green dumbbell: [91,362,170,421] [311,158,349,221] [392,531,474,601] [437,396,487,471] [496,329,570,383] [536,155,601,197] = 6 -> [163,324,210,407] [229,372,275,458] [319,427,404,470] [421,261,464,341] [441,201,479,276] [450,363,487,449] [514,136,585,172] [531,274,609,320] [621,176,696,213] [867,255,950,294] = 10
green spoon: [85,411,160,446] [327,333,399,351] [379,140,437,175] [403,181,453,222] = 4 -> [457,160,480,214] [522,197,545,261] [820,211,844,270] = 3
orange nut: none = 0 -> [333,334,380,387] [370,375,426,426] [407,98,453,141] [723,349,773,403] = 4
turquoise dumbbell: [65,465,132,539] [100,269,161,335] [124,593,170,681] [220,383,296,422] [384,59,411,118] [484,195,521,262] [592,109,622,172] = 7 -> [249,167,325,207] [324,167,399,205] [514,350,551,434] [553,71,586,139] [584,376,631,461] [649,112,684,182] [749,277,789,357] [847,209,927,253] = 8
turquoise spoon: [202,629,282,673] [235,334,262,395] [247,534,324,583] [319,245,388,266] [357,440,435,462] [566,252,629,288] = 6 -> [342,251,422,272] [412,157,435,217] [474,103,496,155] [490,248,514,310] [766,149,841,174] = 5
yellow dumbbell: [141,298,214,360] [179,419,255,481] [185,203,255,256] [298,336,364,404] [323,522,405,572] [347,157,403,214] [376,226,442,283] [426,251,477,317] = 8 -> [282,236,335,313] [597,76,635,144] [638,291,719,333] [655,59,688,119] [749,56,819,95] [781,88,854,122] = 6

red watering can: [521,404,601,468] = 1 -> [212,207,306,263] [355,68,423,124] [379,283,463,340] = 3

* Your assignment
In the listing above, locate the line containing "turquoise dumbbell: [65,465,132,539]" and the line containing "turquoise spoon: [202,629,282,673]". Extract those two lines and every line between them, exactly as written, and only those.

* Completed exercise
turquoise dumbbell: [65,465,132,539] [100,269,161,335] [124,593,170,681] [220,383,296,422] [384,59,411,118] [484,195,521,262] [592,109,622,172] = 7 -> [249,167,325,207] [324,167,399,205] [514,350,551,434] [553,71,586,139] [584,376,631,461] [649,112,684,182] [749,277,789,357] [847,209,927,253] = 8
turquoise spoon: [202,629,282,673] [235,334,262,395] [247,534,324,583] [319,245,388,266] [357,440,435,462] [566,252,629,288] = 6 -> [342,251,422,272] [412,157,435,217] [474,103,496,155] [490,248,514,310] [766,149,841,174] = 5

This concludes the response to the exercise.